HOW TO COMPLETE THIS TASK: In exact form, set down only those lines of the material that run from its first line to the line with "gray square: (529, 136) -> (396, 178), moved", inclusive.

•••••

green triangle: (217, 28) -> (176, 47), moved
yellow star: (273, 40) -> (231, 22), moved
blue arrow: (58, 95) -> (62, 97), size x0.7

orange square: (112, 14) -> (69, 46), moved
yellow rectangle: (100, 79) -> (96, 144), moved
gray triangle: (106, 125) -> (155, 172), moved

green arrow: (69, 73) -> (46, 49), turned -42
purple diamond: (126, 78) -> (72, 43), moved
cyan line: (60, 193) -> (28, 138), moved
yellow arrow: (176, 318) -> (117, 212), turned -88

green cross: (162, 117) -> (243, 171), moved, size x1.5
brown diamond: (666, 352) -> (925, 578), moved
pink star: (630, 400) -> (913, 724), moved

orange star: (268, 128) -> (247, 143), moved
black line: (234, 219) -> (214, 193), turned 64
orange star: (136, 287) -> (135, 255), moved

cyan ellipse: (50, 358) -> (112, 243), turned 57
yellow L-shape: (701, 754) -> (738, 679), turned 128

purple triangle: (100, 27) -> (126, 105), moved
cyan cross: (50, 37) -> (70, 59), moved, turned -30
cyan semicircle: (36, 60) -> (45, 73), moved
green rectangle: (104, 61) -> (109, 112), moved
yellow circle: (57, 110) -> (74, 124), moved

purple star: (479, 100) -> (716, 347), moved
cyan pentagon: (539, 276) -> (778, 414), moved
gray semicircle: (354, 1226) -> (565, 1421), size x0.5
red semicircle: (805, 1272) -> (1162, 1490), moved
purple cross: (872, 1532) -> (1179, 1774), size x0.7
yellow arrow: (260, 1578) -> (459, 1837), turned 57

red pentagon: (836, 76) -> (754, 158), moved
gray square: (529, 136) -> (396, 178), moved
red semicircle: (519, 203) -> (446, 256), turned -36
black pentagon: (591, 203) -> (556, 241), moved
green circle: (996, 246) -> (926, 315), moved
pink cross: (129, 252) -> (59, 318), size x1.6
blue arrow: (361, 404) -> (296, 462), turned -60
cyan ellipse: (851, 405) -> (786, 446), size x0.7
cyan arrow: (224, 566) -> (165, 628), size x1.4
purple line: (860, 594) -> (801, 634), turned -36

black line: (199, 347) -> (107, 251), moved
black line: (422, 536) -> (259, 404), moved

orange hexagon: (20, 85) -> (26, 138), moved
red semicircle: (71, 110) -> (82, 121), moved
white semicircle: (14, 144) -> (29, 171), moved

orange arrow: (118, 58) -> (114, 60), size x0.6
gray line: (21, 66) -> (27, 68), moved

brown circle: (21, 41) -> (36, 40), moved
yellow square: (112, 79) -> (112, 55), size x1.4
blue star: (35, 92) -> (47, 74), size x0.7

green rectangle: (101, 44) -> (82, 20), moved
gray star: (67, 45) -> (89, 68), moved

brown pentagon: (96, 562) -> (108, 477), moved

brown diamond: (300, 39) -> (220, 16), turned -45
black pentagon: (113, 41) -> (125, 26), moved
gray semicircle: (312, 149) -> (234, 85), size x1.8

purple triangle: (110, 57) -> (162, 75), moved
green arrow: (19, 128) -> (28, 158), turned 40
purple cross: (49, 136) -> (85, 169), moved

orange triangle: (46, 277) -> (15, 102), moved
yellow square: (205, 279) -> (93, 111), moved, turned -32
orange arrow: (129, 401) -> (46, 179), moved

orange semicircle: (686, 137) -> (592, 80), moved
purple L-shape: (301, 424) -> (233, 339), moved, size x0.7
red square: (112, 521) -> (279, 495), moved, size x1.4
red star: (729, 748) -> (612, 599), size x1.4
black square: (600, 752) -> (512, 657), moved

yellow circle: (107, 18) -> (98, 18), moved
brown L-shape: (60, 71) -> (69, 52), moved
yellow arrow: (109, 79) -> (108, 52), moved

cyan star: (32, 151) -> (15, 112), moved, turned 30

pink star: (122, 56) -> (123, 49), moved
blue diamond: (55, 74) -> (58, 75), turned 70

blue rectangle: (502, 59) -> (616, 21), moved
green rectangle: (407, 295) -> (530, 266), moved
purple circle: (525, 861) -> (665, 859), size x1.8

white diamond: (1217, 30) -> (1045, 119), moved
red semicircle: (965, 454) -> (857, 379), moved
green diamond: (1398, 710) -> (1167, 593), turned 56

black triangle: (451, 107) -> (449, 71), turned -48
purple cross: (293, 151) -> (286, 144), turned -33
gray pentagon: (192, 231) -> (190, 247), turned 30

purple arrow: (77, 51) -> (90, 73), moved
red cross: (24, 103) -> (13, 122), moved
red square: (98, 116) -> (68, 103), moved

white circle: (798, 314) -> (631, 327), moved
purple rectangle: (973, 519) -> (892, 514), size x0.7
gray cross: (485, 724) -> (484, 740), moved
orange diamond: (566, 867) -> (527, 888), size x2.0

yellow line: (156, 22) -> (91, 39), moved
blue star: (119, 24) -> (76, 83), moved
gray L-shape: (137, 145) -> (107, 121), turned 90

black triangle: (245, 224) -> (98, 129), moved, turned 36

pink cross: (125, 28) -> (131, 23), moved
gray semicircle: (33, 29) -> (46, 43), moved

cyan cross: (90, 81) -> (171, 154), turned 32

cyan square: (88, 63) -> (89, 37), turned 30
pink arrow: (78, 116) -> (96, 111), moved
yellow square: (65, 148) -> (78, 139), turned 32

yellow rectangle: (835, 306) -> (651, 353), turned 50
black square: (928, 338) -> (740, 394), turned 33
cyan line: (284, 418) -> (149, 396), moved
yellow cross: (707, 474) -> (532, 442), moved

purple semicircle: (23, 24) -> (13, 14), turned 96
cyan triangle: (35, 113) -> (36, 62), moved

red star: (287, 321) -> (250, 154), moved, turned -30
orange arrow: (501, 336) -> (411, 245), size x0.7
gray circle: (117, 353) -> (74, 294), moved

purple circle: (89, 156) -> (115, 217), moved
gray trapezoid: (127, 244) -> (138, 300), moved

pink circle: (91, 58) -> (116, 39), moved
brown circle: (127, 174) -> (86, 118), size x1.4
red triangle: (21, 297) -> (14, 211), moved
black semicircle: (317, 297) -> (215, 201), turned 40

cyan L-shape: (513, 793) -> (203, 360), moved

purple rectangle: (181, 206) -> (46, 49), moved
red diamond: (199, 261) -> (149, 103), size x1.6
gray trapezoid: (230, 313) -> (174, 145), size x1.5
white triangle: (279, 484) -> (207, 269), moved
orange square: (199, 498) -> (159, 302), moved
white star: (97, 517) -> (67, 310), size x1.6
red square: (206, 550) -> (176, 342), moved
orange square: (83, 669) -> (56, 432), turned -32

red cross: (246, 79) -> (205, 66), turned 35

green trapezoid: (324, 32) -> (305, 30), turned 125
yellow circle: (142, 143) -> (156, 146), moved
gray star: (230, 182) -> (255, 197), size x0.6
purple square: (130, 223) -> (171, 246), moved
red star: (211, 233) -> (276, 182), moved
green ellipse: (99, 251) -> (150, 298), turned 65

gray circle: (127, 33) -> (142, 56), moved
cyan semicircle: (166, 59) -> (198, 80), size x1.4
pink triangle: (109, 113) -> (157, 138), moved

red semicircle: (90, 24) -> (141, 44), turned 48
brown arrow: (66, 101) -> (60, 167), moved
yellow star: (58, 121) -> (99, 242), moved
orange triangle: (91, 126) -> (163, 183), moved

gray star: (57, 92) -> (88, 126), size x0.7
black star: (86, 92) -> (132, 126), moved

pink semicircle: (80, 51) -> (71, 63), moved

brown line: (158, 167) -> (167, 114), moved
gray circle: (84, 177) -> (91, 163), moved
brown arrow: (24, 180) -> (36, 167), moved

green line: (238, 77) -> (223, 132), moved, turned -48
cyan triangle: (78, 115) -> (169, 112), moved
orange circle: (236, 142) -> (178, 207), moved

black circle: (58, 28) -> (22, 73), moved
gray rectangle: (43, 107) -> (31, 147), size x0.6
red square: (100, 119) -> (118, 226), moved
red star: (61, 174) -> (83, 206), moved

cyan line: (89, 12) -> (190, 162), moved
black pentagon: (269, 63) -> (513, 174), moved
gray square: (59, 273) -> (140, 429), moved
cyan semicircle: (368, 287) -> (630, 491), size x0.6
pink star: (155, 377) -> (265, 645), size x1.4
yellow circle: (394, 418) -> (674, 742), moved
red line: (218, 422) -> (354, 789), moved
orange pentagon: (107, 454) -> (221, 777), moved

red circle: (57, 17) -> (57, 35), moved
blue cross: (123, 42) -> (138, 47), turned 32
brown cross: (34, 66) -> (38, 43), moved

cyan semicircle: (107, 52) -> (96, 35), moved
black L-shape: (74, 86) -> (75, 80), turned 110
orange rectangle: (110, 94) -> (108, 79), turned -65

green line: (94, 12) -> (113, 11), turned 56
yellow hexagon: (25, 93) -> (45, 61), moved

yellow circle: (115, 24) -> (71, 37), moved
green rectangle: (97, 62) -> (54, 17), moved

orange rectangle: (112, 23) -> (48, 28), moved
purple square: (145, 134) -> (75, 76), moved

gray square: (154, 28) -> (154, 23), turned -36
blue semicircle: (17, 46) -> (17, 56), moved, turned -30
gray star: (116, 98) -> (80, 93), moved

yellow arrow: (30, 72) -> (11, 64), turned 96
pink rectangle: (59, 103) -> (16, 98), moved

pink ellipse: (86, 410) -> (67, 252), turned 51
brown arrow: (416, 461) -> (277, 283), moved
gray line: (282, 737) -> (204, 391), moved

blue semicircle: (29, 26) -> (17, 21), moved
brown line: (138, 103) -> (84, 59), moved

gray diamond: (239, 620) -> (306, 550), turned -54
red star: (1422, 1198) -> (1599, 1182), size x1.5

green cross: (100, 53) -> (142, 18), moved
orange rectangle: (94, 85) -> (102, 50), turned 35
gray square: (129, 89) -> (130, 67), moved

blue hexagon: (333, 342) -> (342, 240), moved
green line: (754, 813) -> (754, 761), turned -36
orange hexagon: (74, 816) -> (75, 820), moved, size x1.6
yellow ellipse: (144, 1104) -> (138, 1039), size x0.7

•••••

ANSWER TO THIS PROBLEM:
green triangle: (217, 28) -> (176, 47), moved
yellow star: (273, 40) -> (231, 22), moved
blue arrow: (58, 95) -> (62, 97), size x0.7

orange square: (112, 14) -> (69, 46), moved
yellow rectangle: (100, 79) -> (96, 144), moved
gray triangle: (106, 125) -> (155, 172), moved

green arrow: (69, 73) -> (46, 49), turned -42
purple diamond: (126, 78) -> (72, 43), moved
cyan line: (60, 193) -> (28, 138), moved
yellow arrow: (176, 318) -> (117, 212), turned -88

green cross: (162, 117) -> (243, 171), moved, size x1.5
brown diamond: (666, 352) -> (925, 578), moved
pink star: (630, 400) -> (913, 724), moved

orange star: (268, 128) -> (247, 143), moved
black line: (234, 219) -> (214, 193), turned 64
orange star: (136, 287) -> (135, 255), moved

cyan ellipse: (50, 358) -> (112, 243), turned 57
yellow L-shape: (701, 754) -> (738, 679), turned 128

purple triangle: (100, 27) -> (126, 105), moved
cyan cross: (50, 37) -> (70, 59), moved, turned -30
cyan semicircle: (36, 60) -> (45, 73), moved
green rectangle: (104, 61) -> (109, 112), moved
yellow circle: (57, 110) -> (74, 124), moved

purple star: (479, 100) -> (716, 347), moved
cyan pentagon: (539, 276) -> (778, 414), moved
gray semicircle: (354, 1226) -> (565, 1421), size x0.5
red semicircle: (805, 1272) -> (1162, 1490), moved
purple cross: (872, 1532) -> (1179, 1774), size x0.7
yellow arrow: (260, 1578) -> (459, 1837), turned 57

red pentagon: (836, 76) -> (754, 158), moved
gray square: (529, 136) -> (396, 178), moved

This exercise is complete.